*WORK TASK:*
Below are entries. Pull out all lines containing "round".

· · · ·

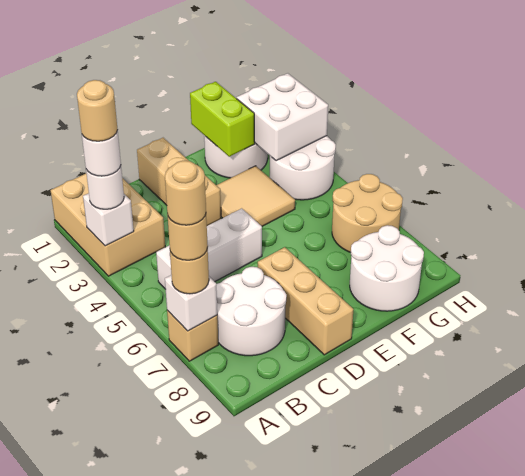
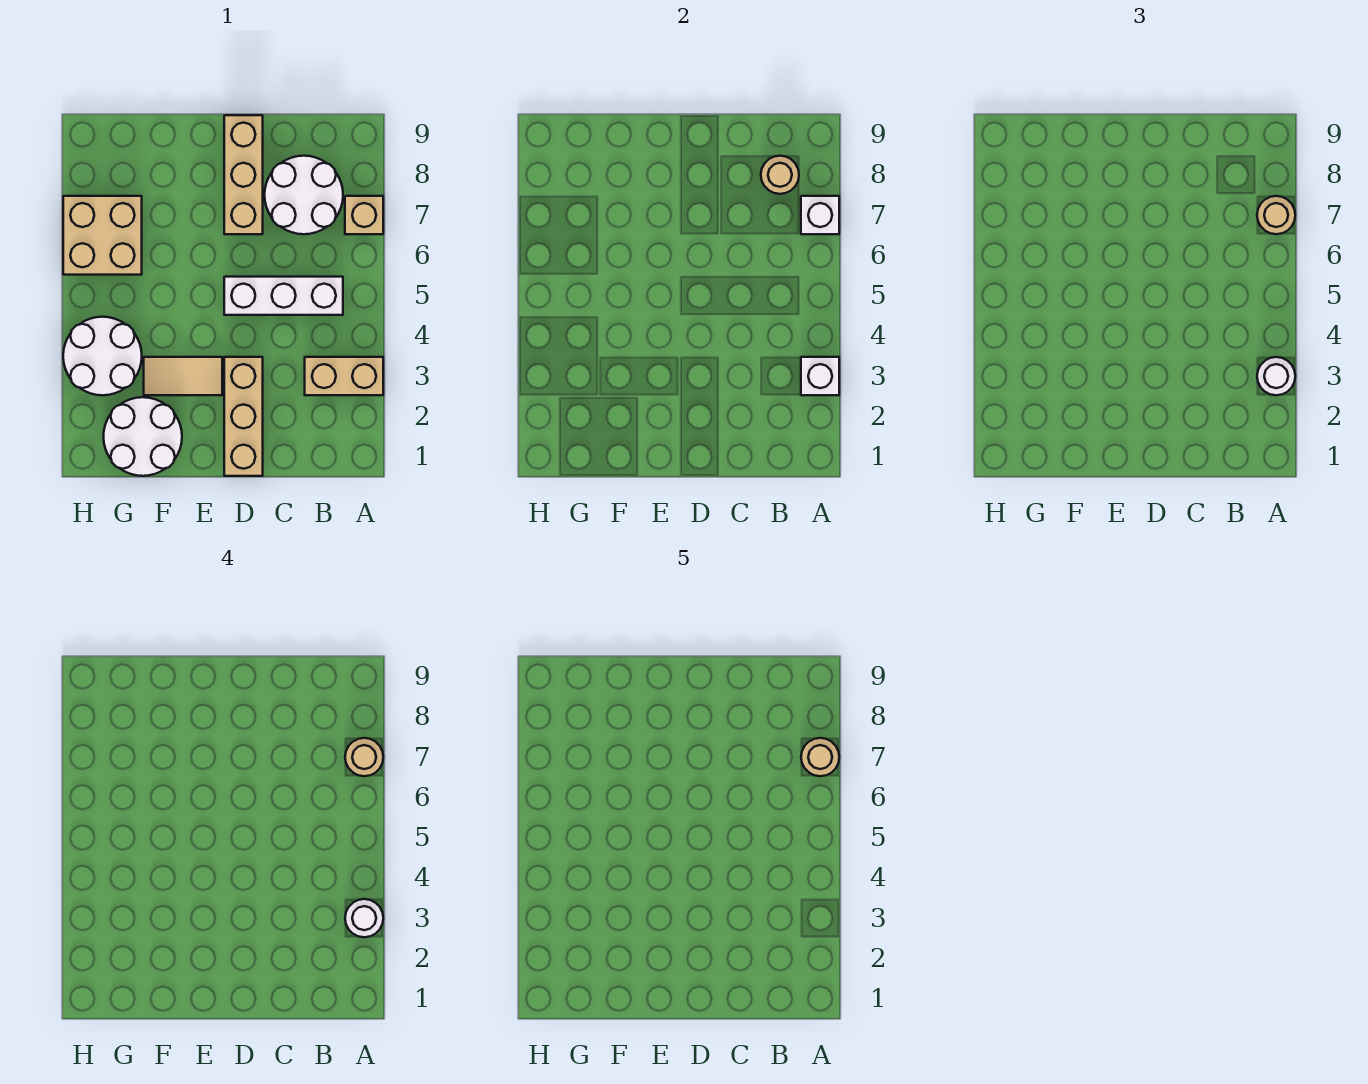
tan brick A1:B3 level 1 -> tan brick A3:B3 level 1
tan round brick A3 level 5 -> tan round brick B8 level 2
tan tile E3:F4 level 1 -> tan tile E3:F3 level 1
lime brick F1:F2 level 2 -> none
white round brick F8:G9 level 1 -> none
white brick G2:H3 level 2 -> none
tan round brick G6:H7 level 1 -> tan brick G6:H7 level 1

· · · ·

*RESPONSE BOX:*
tan round brick A3 level 5 -> tan round brick B8 level 2
white round brick F8:G9 level 1 -> none
tan round brick G6:H7 level 1 -> tan brick G6:H7 level 1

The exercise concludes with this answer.